Return a copy of every line in the data below that contains "trophy".

▶ [Data section]:
_ _ _
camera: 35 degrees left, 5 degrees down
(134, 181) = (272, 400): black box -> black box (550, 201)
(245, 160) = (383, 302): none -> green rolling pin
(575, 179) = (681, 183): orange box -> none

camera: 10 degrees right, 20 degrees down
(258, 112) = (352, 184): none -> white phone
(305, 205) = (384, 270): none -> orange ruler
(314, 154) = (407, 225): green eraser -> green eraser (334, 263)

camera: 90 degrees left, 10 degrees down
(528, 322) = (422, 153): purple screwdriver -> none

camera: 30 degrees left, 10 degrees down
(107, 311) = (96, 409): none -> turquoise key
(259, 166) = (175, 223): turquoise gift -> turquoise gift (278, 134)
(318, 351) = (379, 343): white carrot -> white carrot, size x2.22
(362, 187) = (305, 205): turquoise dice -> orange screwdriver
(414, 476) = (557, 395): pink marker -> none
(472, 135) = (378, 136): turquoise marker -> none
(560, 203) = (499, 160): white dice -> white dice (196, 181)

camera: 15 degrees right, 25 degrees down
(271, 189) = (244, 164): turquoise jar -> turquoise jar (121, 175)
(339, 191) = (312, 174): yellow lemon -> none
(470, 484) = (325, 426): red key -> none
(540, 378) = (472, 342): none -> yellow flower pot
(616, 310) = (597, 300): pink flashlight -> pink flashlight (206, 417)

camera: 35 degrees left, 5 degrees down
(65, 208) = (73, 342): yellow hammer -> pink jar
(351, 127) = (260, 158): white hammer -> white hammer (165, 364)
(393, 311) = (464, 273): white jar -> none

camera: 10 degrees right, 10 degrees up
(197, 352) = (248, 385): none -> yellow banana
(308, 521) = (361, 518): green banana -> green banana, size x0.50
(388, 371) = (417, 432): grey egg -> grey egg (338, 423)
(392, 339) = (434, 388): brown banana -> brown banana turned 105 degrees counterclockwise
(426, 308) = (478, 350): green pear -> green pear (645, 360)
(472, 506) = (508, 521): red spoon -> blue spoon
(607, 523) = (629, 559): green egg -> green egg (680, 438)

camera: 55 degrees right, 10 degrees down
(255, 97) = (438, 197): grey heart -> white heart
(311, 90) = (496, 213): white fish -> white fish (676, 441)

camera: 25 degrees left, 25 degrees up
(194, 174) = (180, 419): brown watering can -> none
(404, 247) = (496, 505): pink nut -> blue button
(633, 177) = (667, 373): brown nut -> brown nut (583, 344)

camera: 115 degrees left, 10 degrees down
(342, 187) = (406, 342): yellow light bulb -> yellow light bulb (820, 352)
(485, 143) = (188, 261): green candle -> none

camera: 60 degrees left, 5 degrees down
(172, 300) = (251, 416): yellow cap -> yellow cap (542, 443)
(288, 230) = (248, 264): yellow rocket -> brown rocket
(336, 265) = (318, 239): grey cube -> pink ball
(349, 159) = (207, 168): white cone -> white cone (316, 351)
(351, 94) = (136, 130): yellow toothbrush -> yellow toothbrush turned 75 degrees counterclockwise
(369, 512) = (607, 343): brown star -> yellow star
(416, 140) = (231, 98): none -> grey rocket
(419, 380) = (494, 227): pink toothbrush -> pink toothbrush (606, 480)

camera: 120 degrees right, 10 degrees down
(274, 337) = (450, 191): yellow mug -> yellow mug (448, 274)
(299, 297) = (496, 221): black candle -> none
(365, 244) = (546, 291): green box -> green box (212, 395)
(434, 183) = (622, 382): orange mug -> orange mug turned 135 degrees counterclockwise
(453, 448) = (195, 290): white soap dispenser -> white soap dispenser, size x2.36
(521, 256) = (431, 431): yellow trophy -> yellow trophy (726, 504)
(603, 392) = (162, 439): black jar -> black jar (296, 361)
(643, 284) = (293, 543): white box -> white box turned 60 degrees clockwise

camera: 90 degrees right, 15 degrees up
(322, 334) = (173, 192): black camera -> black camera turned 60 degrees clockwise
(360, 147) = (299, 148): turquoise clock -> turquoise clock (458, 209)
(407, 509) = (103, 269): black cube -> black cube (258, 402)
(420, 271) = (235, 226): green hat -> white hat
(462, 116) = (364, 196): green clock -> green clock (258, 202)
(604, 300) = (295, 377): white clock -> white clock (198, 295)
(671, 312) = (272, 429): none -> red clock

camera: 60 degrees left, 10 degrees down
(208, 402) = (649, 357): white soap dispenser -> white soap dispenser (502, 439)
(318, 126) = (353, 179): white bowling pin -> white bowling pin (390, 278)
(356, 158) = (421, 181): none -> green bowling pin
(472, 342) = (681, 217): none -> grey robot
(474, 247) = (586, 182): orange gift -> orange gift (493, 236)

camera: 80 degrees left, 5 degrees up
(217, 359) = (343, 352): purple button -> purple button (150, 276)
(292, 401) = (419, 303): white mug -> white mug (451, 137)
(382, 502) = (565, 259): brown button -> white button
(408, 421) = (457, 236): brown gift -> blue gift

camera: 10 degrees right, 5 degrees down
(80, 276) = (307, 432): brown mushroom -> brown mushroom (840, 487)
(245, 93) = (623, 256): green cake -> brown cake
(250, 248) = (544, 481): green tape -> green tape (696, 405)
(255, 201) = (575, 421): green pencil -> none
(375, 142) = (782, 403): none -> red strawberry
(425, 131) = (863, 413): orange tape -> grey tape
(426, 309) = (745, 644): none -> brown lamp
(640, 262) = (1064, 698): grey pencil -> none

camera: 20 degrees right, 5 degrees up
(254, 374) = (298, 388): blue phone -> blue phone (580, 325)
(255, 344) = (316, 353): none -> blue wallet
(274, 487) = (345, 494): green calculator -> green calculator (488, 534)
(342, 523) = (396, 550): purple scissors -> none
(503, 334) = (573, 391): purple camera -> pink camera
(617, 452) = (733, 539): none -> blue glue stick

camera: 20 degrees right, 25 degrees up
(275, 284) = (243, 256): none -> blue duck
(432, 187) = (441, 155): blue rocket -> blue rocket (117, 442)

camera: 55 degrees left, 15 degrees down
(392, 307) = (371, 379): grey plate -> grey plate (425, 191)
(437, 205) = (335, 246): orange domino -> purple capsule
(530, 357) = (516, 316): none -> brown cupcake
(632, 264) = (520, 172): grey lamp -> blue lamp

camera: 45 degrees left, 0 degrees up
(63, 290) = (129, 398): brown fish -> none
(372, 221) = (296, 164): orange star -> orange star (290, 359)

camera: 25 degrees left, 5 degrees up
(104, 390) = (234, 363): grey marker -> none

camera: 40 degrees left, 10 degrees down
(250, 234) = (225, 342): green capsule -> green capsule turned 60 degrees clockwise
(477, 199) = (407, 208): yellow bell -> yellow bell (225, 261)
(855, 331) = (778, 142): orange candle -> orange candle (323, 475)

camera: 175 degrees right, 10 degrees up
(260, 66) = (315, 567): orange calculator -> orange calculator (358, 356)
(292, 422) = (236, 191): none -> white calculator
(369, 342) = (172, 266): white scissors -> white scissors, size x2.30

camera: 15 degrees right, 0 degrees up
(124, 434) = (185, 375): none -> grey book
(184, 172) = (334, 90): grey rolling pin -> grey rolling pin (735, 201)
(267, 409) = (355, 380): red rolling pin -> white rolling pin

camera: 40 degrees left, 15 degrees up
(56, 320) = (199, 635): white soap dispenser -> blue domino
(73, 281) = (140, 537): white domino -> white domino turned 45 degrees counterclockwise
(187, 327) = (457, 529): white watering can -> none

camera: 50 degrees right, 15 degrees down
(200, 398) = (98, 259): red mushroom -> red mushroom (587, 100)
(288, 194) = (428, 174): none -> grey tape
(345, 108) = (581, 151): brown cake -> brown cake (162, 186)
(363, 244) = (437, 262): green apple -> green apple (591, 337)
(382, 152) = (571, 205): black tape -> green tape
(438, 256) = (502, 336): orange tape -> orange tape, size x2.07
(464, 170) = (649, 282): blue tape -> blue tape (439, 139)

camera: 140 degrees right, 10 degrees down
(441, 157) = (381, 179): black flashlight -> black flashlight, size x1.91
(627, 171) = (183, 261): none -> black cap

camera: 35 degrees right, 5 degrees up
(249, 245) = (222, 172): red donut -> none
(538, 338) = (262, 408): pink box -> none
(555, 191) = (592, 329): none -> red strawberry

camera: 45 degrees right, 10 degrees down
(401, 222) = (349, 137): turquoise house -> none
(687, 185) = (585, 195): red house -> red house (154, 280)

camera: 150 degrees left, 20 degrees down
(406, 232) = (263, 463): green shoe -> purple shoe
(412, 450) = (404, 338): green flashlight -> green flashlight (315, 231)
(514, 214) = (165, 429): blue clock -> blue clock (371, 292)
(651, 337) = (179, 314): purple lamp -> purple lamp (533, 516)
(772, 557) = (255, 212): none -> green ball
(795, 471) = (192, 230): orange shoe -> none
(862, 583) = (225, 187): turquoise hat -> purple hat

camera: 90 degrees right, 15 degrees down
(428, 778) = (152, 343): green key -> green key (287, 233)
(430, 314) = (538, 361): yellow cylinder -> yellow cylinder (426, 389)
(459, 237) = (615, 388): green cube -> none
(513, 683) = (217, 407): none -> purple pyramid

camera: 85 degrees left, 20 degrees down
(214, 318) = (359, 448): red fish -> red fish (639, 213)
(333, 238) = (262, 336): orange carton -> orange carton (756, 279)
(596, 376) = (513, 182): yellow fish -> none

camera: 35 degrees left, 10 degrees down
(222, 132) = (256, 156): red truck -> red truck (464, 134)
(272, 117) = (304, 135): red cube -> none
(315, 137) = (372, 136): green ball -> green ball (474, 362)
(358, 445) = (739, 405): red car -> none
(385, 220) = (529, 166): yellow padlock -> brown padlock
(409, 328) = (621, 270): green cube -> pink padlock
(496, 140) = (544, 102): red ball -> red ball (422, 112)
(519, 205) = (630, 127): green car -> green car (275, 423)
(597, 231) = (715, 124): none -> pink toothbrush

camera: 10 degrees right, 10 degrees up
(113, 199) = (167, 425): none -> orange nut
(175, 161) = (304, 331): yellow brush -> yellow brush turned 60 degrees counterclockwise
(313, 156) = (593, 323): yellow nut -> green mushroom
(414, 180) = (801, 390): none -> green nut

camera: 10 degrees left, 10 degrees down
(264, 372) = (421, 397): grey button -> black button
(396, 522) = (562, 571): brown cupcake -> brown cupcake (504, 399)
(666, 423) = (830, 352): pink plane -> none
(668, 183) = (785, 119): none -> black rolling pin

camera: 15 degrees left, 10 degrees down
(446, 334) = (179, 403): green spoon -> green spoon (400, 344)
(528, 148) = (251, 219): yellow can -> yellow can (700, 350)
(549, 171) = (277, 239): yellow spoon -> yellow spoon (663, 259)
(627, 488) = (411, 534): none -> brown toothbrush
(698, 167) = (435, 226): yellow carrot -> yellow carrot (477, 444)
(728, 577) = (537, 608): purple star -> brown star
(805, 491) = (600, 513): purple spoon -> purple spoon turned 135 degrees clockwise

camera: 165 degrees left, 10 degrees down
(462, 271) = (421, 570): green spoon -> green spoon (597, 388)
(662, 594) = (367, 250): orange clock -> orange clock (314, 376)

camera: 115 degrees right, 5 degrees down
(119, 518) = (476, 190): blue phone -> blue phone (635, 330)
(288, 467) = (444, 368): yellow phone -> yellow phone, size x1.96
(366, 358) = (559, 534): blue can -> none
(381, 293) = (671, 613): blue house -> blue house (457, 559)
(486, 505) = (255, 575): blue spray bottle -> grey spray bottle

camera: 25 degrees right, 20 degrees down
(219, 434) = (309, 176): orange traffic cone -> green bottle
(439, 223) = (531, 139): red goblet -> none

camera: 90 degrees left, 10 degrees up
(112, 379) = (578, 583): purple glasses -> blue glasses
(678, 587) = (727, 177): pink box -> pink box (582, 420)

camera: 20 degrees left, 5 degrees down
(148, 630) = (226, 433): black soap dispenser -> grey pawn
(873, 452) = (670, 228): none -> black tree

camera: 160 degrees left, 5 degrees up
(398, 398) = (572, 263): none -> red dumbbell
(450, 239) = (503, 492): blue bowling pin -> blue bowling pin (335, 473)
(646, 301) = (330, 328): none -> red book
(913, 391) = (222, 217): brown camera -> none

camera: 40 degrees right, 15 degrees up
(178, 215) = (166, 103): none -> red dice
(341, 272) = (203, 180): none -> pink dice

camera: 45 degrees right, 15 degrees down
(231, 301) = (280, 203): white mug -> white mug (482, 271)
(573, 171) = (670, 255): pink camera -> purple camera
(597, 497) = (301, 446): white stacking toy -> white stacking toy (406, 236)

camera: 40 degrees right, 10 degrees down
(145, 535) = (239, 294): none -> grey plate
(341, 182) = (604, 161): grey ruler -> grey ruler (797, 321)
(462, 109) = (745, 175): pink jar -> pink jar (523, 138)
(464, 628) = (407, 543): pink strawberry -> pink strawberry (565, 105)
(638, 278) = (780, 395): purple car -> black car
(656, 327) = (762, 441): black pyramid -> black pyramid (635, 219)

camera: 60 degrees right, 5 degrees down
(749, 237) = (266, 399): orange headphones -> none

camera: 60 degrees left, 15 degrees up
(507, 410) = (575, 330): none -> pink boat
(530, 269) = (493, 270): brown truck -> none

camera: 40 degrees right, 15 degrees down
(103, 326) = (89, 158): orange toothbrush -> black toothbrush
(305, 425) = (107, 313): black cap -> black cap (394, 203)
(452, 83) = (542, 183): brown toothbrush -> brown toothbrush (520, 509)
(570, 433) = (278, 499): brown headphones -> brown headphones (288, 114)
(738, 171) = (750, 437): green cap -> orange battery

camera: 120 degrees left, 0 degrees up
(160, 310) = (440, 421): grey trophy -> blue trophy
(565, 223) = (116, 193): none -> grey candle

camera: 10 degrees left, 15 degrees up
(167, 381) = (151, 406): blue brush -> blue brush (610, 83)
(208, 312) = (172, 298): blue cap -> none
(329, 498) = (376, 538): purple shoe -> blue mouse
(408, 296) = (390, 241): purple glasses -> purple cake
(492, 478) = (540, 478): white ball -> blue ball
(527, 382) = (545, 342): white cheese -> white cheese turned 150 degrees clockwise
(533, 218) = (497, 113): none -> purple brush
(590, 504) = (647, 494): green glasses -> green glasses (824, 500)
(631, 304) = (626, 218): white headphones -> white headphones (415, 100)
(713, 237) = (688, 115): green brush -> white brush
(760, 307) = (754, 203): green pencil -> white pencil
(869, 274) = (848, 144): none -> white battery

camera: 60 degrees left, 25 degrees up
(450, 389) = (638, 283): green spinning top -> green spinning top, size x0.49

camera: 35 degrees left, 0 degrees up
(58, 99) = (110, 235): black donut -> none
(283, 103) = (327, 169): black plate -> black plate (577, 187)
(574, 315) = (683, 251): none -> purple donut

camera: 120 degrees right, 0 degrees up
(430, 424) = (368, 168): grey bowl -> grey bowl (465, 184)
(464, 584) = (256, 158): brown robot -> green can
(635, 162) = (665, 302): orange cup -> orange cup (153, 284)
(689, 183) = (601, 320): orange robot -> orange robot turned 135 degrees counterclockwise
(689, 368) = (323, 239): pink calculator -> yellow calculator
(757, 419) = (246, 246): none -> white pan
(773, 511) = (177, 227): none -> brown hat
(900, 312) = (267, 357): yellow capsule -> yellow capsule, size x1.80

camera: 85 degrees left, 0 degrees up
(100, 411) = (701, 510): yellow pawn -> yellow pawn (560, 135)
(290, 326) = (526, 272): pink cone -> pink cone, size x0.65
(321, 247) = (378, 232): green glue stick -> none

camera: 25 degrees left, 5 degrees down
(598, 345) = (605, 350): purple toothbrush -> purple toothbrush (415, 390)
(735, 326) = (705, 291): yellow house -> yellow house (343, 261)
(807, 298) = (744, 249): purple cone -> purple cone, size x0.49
_ _ _
▶ [Response to this task]:
(521, 256) = (431, 431): yellow trophy -> yellow trophy (726, 504)
(160, 310) = (440, 421): grey trophy -> blue trophy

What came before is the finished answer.